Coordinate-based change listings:
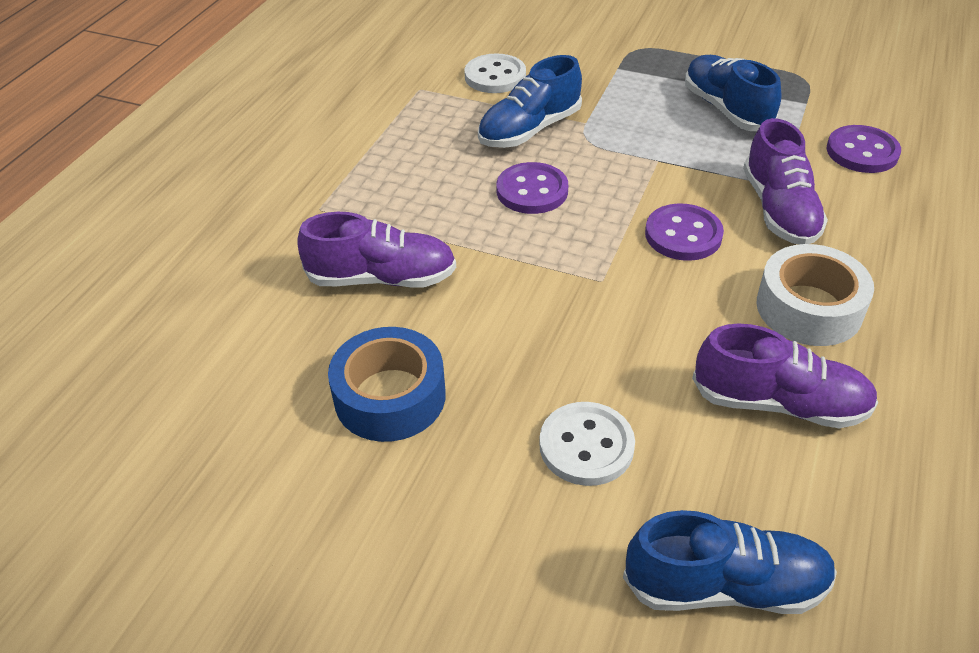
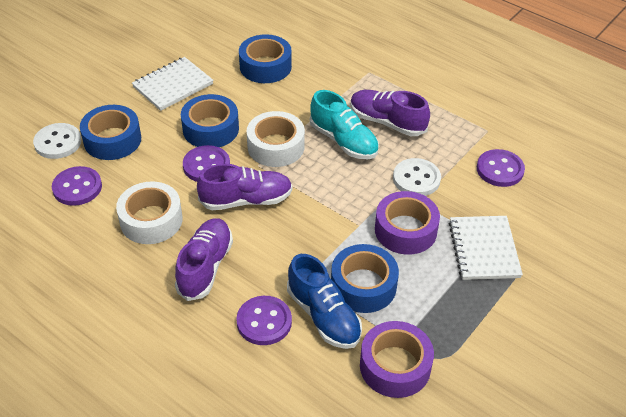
blue shoe: 3 -> 1
blue tape: 1 -> 4
purple button: 3 -> 4
purple tape: 0 -> 2
turquoise shoe: 0 -> 1
white notebook: 0 -> 2
white tape: 1 -> 2

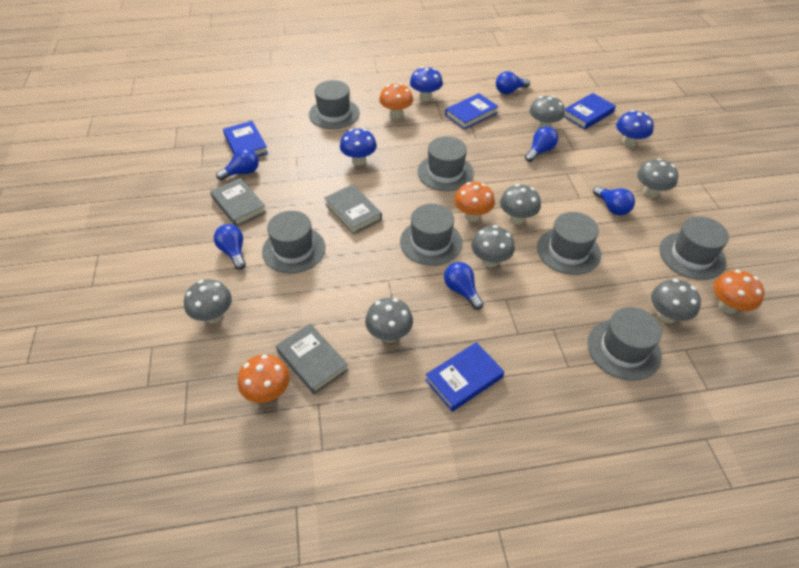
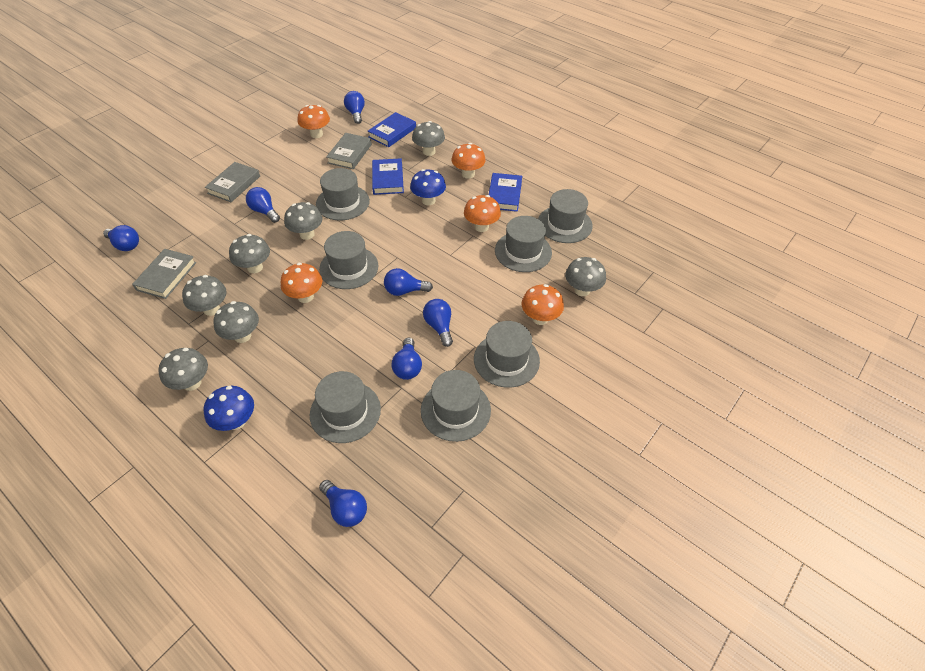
blue book: 4 -> 3
blue light bulb: 6 -> 7
blue mushroom: 3 -> 2
orange mushroom: 4 -> 5

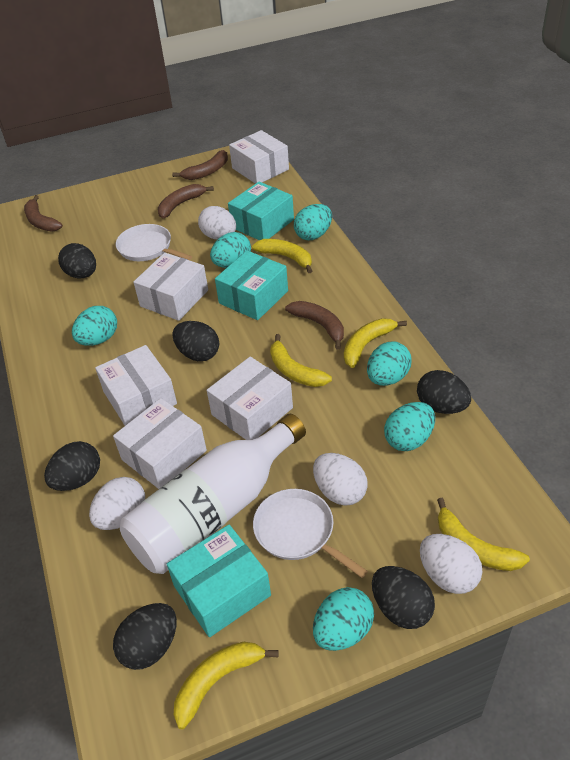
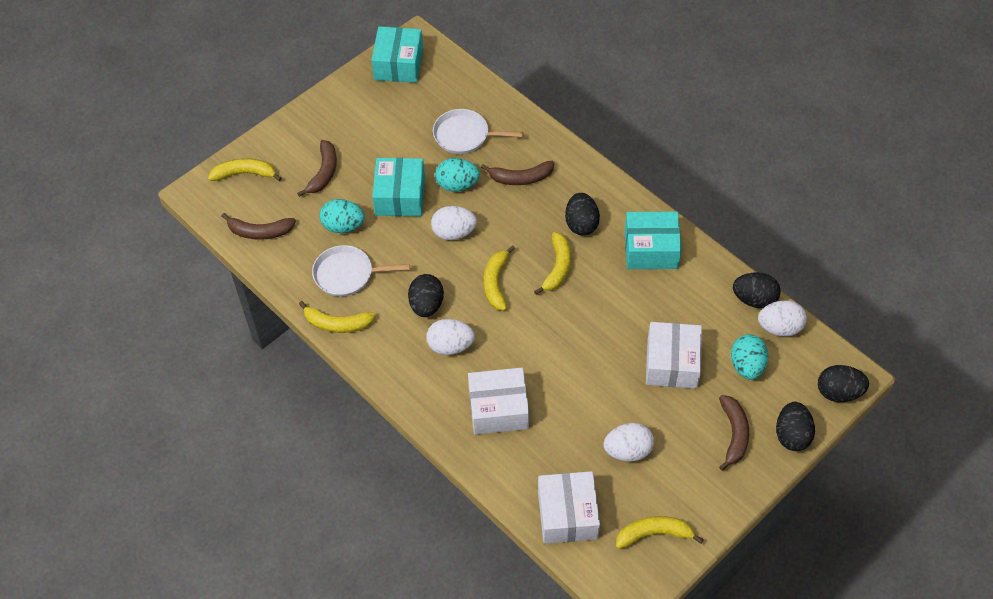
black egg: 6 -> 5
turquoise egg: 6 -> 3
white bottle: 1 -> 0
white box: 5 -> 3

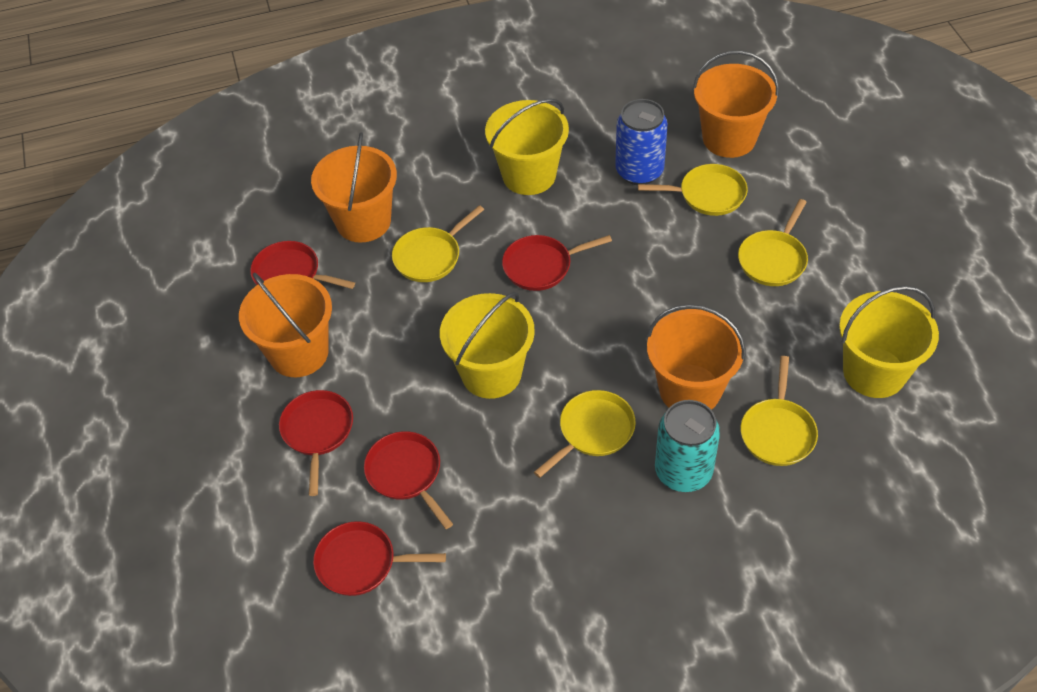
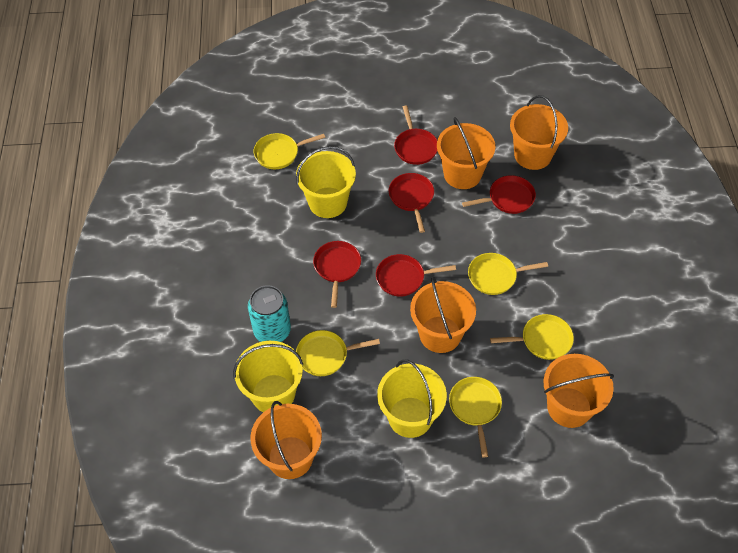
blue can: 1 -> 0
orange bucket: 4 -> 5

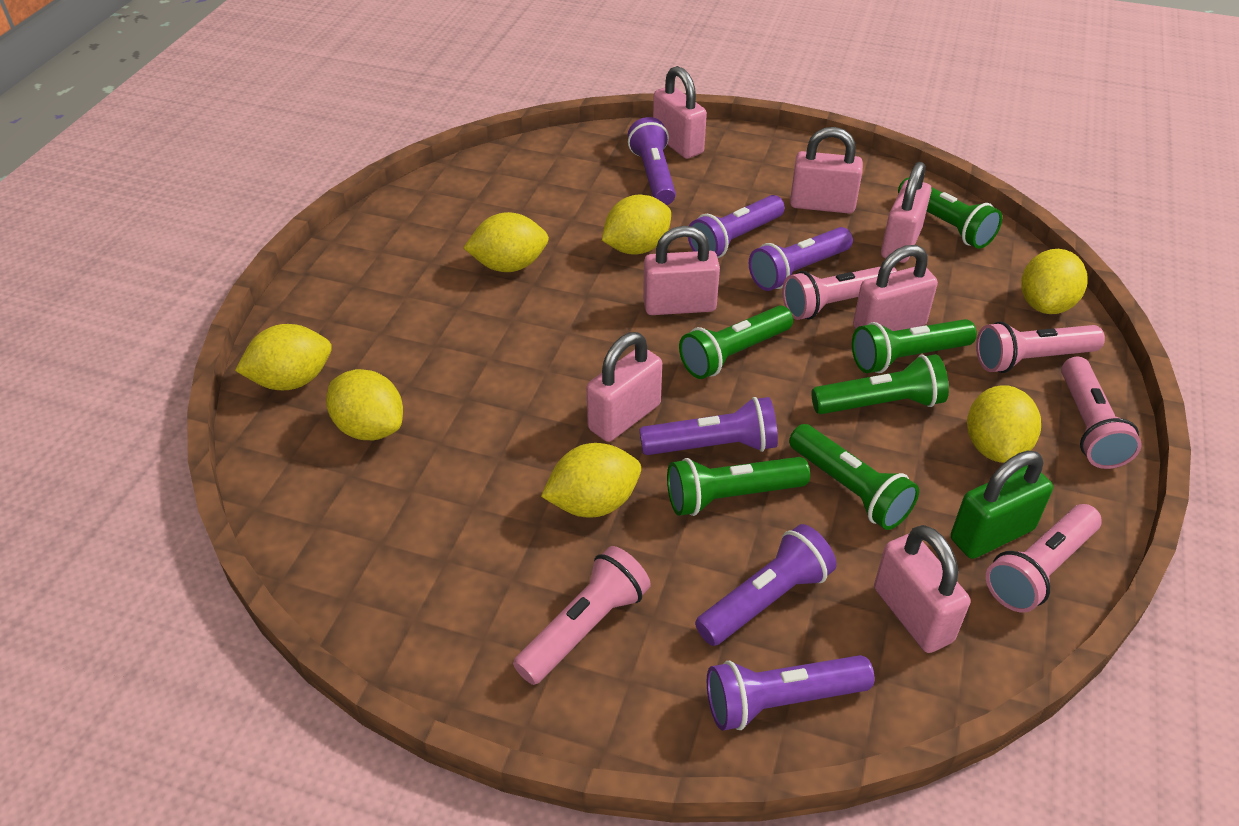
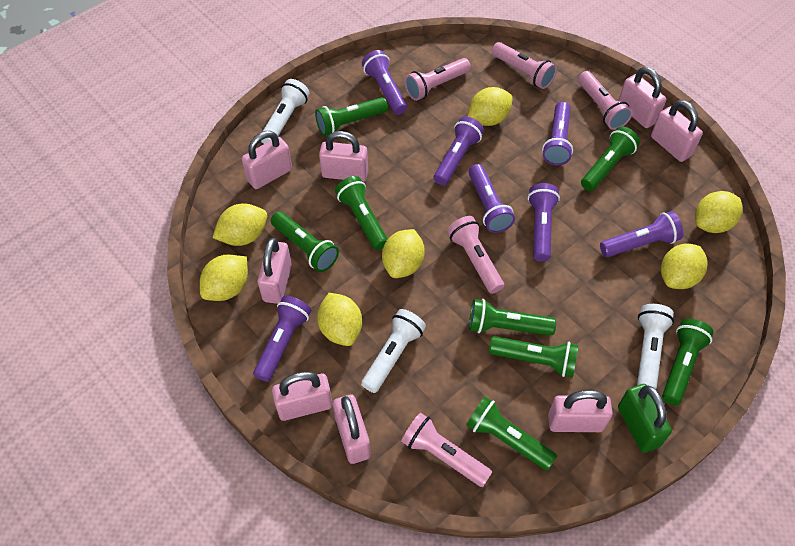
green flashlight: 6 -> 8
pink padlock: 7 -> 8
purple flashlight: 6 -> 7
white flashlight: 0 -> 3

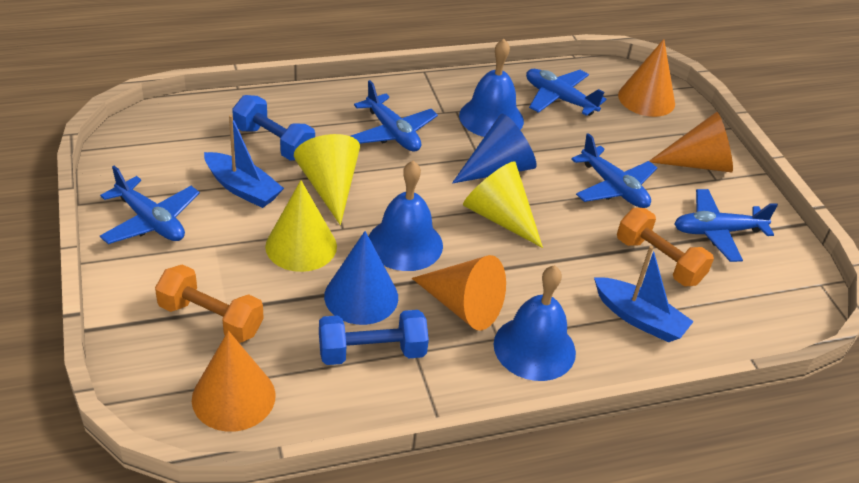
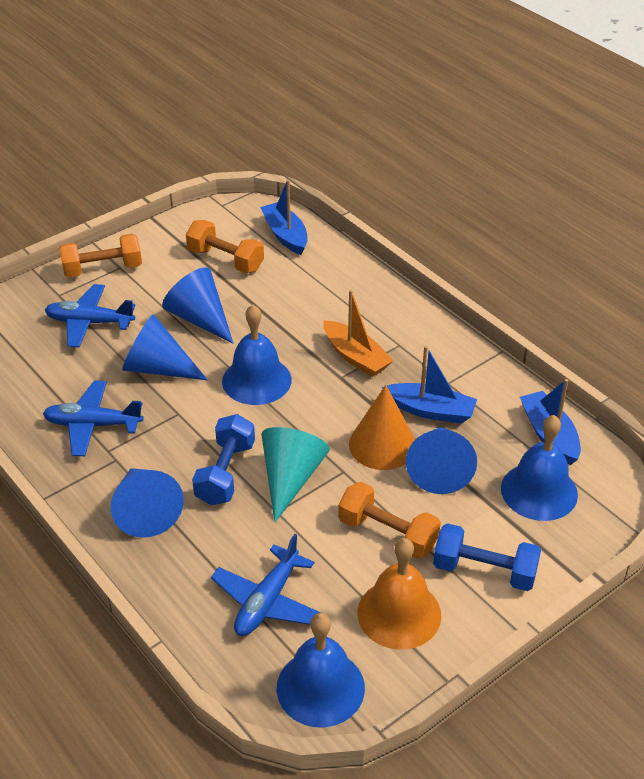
blue boat: 2 -> 3
blue cone: 2 -> 4
blue plane: 5 -> 3
orange bell: 0 -> 1
orange boat: 0 -> 1
orange cone: 4 -> 1
orange dumbbell: 2 -> 3
turquoise cone: 0 -> 1
yellow cone: 3 -> 0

▸ **What is being asked**: When you retype the data above, match every line exactly and leave the pictures behind.

▸ **Solution to the exercise**:
blue shoe: 3 -> 1
blue tape: 1 -> 4
purple button: 3 -> 4
purple tape: 0 -> 2
turquoise shoe: 0 -> 1
white notebook: 0 -> 2
white tape: 1 -> 2

blue book: 4 -> 3
blue light bulb: 6 -> 7
blue mushroom: 3 -> 2
orange mushroom: 4 -> 5

black egg: 6 -> 5
turquoise egg: 6 -> 3
white bottle: 1 -> 0
white box: 5 -> 3

blue can: 1 -> 0
orange bucket: 4 -> 5

green flashlight: 6 -> 8
pink padlock: 7 -> 8
purple flashlight: 6 -> 7
white flashlight: 0 -> 3

blue boat: 2 -> 3
blue cone: 2 -> 4
blue plane: 5 -> 3
orange bell: 0 -> 1
orange boat: 0 -> 1
orange cone: 4 -> 1
orange dumbbell: 2 -> 3
turquoise cone: 0 -> 1
yellow cone: 3 -> 0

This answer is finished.